Task goal :: Output the entries from the first line through the line containing "blue arrow at (423, 335): moved 28 px left" as a JSON list of strings, one string per line, leaving out any blank lines.

The records ::
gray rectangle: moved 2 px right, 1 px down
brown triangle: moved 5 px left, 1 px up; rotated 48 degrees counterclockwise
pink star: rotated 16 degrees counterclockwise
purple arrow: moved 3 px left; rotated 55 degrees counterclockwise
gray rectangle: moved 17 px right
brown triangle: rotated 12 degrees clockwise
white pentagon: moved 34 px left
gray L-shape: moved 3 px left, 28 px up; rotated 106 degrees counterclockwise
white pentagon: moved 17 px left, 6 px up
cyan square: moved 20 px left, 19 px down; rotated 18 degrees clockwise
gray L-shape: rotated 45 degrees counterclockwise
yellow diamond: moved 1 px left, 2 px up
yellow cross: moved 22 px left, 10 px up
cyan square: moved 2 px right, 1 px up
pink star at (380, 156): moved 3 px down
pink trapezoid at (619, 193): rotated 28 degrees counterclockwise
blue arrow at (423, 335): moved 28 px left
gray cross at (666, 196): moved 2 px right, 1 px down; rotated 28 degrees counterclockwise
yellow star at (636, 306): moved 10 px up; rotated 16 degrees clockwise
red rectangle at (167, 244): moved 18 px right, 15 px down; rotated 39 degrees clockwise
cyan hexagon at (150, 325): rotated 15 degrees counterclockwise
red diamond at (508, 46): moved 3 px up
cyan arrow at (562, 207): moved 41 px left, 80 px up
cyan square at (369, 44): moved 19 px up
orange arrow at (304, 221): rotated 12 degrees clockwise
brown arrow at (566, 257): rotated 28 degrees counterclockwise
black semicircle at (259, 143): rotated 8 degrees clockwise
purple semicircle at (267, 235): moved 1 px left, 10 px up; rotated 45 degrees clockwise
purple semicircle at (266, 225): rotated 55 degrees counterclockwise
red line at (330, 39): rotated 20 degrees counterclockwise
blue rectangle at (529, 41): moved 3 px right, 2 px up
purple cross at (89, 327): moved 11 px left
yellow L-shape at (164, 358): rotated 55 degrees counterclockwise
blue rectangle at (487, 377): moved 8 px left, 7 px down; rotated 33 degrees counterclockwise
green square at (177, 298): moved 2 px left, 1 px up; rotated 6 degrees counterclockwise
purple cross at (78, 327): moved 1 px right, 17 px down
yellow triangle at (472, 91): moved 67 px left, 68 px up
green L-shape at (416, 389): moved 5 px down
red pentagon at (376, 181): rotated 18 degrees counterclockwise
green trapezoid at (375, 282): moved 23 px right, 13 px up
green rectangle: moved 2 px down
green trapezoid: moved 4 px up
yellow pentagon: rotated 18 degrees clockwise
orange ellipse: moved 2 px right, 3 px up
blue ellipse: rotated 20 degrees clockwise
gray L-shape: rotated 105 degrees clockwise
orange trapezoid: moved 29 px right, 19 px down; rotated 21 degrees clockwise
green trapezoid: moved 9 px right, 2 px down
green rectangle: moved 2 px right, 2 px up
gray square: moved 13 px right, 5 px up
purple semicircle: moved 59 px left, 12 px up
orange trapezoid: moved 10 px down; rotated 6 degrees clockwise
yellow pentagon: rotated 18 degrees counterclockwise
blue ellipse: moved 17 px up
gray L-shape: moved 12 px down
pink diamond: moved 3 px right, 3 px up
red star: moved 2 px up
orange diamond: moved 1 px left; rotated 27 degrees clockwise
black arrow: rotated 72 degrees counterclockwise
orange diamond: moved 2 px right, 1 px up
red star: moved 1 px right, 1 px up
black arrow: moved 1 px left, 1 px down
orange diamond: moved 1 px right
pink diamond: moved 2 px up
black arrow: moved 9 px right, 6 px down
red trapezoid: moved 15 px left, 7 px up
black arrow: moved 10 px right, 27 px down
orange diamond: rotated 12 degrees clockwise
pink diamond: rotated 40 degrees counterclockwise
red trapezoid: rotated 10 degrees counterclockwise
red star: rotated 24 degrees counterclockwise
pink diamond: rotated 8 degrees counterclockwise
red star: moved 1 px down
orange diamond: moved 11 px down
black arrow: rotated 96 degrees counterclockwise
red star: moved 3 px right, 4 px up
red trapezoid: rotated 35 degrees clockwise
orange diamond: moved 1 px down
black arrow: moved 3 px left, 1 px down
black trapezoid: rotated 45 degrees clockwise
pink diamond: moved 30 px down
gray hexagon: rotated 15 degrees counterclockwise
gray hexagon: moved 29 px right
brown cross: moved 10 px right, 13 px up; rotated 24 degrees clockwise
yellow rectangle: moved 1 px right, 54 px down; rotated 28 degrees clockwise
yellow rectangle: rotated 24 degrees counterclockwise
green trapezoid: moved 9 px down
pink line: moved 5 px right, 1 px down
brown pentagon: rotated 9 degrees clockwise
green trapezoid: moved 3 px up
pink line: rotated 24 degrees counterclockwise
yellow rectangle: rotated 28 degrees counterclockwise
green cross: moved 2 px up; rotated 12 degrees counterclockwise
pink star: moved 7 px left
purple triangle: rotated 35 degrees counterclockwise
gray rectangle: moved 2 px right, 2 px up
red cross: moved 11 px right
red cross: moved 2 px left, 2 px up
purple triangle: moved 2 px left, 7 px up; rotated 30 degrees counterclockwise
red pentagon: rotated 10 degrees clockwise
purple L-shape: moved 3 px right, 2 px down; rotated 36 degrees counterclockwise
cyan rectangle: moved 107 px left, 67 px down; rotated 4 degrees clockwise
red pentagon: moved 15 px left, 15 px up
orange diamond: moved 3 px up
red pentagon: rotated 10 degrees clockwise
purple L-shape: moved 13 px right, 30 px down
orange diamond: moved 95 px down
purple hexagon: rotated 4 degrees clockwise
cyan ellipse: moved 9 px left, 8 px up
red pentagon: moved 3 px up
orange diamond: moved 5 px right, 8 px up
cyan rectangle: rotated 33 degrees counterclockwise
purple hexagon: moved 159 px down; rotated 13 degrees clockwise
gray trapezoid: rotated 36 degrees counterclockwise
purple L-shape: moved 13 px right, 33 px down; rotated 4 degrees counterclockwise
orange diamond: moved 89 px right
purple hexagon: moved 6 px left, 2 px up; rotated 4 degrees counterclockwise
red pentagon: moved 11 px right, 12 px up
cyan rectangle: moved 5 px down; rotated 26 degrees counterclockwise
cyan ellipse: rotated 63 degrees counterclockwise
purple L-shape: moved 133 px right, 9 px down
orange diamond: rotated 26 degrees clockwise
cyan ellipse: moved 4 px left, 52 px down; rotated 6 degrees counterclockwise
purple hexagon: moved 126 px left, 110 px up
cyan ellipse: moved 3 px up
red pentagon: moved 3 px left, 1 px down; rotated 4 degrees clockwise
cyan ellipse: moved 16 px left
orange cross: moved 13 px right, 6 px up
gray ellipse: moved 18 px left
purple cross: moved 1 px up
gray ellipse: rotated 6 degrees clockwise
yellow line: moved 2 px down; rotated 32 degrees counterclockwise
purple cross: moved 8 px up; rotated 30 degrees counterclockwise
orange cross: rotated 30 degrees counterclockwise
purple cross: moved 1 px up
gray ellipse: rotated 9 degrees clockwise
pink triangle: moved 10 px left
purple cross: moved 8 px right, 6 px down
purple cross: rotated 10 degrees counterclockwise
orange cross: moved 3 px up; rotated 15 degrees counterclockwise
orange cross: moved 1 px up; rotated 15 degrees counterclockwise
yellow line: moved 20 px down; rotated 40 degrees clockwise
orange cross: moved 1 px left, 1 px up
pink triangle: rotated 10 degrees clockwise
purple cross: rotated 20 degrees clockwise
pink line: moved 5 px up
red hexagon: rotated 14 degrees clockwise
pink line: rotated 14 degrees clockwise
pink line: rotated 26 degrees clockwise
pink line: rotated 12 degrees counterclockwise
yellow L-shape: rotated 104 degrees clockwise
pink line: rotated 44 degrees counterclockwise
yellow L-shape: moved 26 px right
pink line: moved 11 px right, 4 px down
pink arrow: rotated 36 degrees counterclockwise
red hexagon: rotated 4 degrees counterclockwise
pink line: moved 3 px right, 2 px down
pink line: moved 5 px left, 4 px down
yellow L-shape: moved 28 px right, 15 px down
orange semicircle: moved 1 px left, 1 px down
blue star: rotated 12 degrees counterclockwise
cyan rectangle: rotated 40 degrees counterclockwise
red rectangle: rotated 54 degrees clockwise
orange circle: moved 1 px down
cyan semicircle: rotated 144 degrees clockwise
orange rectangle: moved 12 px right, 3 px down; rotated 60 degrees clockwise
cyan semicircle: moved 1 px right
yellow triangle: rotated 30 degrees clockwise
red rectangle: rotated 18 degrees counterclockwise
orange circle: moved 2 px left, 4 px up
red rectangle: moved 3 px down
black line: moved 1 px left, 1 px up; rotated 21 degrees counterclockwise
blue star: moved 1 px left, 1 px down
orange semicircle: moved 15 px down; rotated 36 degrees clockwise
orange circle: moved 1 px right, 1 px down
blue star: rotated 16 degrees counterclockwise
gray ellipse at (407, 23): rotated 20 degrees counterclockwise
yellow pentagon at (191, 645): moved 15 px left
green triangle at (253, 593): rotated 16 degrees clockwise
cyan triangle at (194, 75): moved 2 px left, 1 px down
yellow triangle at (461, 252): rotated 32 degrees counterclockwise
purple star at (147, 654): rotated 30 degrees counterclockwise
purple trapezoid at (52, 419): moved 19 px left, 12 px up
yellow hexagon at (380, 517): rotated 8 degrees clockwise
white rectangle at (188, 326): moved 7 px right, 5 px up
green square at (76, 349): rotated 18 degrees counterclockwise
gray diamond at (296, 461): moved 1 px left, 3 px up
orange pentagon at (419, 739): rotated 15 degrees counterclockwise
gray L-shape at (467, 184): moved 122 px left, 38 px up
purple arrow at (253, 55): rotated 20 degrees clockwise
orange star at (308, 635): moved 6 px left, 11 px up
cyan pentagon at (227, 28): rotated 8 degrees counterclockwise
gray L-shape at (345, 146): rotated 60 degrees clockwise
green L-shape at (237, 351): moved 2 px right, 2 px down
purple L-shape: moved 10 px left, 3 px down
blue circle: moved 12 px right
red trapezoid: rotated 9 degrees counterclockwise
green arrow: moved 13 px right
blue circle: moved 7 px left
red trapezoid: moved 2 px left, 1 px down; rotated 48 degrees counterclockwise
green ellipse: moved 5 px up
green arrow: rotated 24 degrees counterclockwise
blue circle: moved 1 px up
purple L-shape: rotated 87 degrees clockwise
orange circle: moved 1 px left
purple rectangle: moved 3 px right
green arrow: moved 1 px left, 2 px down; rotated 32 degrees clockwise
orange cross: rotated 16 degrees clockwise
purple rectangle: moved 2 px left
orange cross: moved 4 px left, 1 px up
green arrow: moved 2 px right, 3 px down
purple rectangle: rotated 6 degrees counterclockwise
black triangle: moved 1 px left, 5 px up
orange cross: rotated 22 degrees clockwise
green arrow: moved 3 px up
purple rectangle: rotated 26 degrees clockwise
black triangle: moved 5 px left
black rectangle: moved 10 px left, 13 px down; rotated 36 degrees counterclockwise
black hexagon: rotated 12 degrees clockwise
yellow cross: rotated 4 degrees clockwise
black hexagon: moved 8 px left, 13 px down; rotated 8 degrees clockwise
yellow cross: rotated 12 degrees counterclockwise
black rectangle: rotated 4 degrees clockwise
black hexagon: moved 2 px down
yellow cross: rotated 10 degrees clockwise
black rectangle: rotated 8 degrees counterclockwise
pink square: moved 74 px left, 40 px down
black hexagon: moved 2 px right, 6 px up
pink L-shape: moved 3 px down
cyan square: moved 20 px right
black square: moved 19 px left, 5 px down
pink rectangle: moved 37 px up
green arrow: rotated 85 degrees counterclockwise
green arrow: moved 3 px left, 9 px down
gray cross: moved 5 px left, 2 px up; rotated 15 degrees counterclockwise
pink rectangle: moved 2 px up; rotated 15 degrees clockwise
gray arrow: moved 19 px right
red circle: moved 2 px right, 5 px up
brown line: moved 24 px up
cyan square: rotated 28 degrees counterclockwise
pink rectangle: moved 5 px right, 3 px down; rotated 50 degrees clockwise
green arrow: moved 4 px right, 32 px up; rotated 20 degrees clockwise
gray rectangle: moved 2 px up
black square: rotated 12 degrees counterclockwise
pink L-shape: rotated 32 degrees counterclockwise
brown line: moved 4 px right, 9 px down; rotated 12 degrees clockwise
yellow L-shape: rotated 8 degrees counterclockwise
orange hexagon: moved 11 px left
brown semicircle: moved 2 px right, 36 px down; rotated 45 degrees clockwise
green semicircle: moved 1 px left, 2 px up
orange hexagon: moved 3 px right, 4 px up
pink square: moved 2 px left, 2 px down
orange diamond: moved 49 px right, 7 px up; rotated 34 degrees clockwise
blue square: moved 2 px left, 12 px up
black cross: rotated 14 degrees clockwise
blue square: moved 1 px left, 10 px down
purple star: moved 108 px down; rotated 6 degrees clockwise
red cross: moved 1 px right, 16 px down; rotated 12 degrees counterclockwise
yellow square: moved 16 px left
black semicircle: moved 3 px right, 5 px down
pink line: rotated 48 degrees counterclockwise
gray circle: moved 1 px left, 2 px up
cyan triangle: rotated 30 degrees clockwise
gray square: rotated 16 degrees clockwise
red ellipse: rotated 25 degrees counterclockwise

Expected answer ::
[
  "gray rectangle: moved 2 px right, 1 px down",
  "brown triangle: moved 5 px left, 1 px up; rotated 48 degrees counterclockwise",
  "pink star: rotated 16 degrees counterclockwise",
  "purple arrow: moved 3 px left; rotated 55 degrees counterclockwise",
  "gray rectangle: moved 17 px right",
  "brown triangle: rotated 12 degrees clockwise",
  "white pentagon: moved 34 px left",
  "gray L-shape: moved 3 px left, 28 px up; rotated 106 degrees counterclockwise",
  "white pentagon: moved 17 px left, 6 px up",
  "cyan square: moved 20 px left, 19 px down; rotated 18 degrees clockwise",
  "gray L-shape: rotated 45 degrees counterclockwise",
  "yellow diamond: moved 1 px left, 2 px up",
  "yellow cross: moved 22 px left, 10 px up",
  "cyan square: moved 2 px right, 1 px up",
  "pink star at (380, 156): moved 3 px down",
  "pink trapezoid at (619, 193): rotated 28 degrees counterclockwise",
  "blue arrow at (423, 335): moved 28 px left"
]